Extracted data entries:
========================================
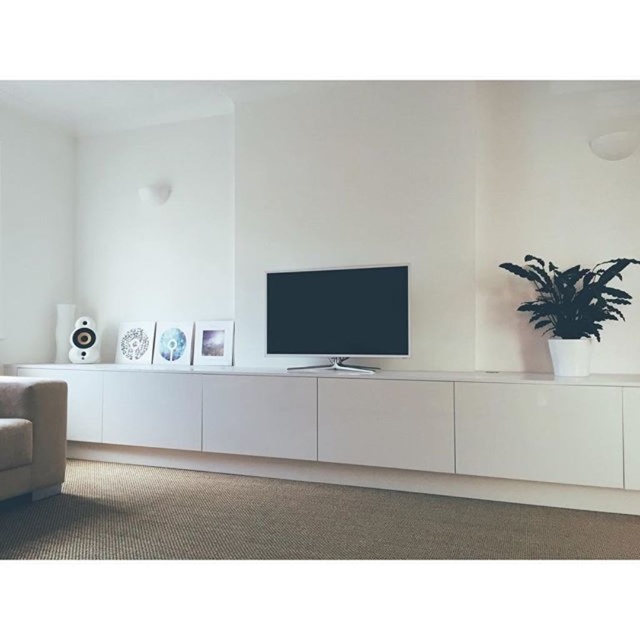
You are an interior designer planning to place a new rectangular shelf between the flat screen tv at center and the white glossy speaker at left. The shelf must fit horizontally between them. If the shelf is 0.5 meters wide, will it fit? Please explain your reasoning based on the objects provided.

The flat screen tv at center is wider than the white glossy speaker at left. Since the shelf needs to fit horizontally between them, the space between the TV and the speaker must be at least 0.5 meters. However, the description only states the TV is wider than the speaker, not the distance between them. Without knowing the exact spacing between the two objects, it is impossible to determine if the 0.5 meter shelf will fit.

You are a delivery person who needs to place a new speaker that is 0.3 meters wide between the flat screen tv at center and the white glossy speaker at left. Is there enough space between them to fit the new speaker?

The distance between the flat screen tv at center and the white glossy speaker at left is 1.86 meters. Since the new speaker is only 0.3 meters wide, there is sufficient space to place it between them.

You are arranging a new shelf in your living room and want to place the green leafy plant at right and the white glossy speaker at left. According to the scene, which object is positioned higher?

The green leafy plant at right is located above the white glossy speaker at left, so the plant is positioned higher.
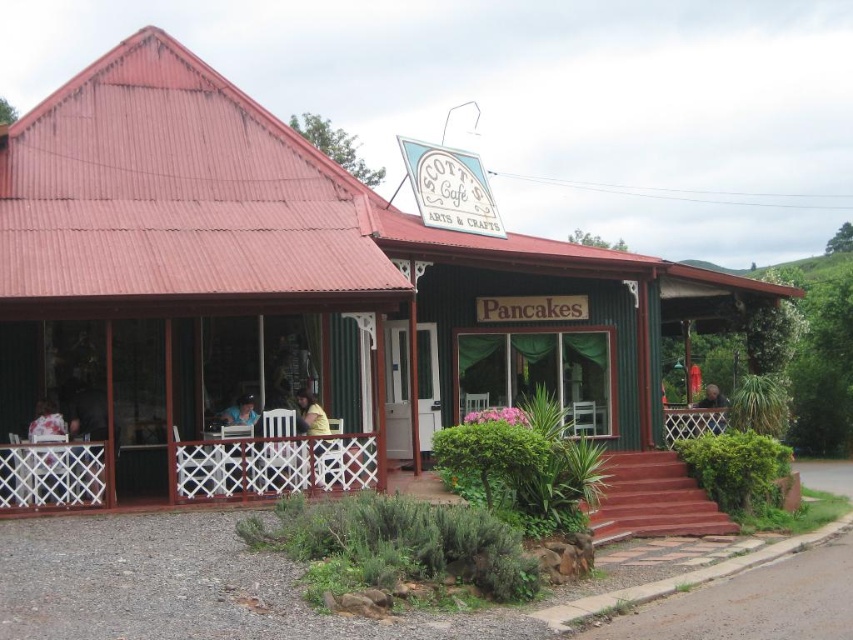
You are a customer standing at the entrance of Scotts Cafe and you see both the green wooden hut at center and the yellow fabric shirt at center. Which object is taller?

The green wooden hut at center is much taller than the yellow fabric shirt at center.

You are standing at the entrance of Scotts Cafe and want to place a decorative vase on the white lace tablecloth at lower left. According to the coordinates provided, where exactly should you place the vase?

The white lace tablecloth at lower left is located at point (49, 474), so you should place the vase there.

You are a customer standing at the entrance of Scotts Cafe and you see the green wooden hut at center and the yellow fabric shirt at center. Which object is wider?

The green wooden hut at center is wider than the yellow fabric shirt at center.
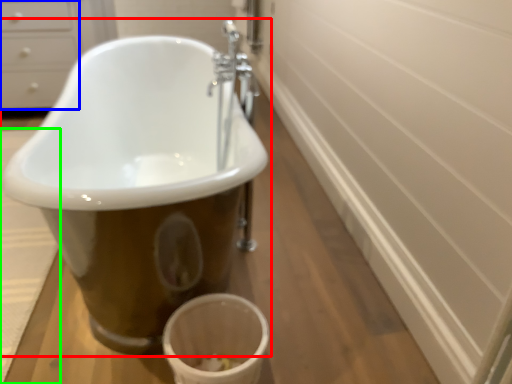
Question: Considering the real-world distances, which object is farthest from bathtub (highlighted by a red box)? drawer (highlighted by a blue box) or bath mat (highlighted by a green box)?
========================================
PROMPT:
Can you repeat every line of the data above word for word, leaving the pictures out of your answer?

COMPLETE ANSWER:
You are an interior designer planning to place a new rectangular shelf between the flat screen tv at center and the white glossy speaker at left. The shelf must fit horizontally between them. If the shelf is 0.5 meters wide, will it fit? Please explain your reasoning based on the objects provided.

The flat screen tv at center is wider than the white glossy speaker at left. Since the shelf needs to fit horizontally between them, the space between the TV and the speaker must be at least 0.5 meters. However, the description only states the TV is wider than the speaker, not the distance between them. Without knowing the exact spacing between the two objects, it is impossible to determine if the 0.5 meter shelf will fit.

You are a delivery person who needs to place a new speaker that is 0.3 meters wide between the flat screen tv at center and the white glossy speaker at left. Is there enough space between them to fit the new speaker?

The distance between the flat screen tv at center and the white glossy speaker at left is 1.86 meters. Since the new speaker is only 0.3 meters wide, there is sufficient space to place it between them.

You are arranging a new shelf in your living room and want to place the green leafy plant at right and the white glossy speaker at left. According to the scene, which object is positioned higher?

The green leafy plant at right is located above the white glossy speaker at left, so the plant is positioned higher.
You are a customer standing at the entrance of Scotts Cafe and you see both the green wooden hut at center and the yellow fabric shirt at center. Which object is taller?

The green wooden hut at center is much taller than the yellow fabric shirt at center.

You are standing at the entrance of Scotts Cafe and want to place a decorative vase on the white lace tablecloth at lower left. According to the coordinates provided, where exactly should you place the vase?

The white lace tablecloth at lower left is located at point (49, 474), so you should place the vase there.

You are a customer standing at the entrance of Scotts Cafe and you see the green wooden hut at center and the yellow fabric shirt at center. Which object is wider?

The green wooden hut at center is wider than the yellow fabric shirt at center.
Question: Considering the real-world distances, which object is farthest from bathtub (highlighted by a red box)? drawer (highlighted by a blue box) or bath mat (highlighted by a green box)?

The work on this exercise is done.